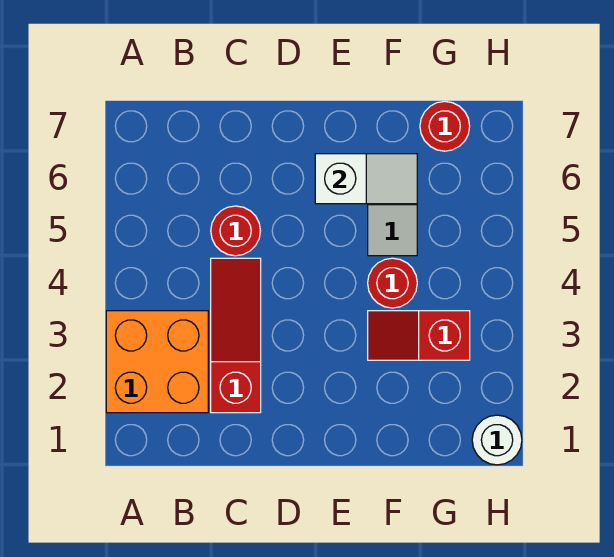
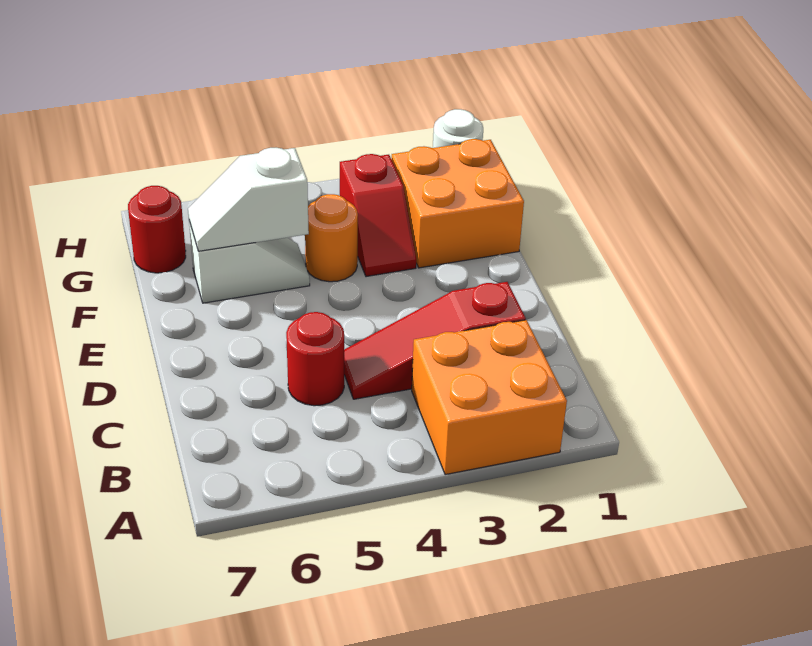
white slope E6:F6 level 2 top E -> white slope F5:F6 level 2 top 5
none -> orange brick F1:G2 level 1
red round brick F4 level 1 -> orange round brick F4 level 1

········

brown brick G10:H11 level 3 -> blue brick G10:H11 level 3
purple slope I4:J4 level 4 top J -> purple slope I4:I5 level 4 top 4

········

Above are records; repeat only the lines starting at the line with "none -> orange brick F1:G2 level 1" and ending at the line with "red round brick", exactly as they appear, both included.

**Solution for this exercise**
none -> orange brick F1:G2 level 1
red round brick F4 level 1 -> orange round brick F4 level 1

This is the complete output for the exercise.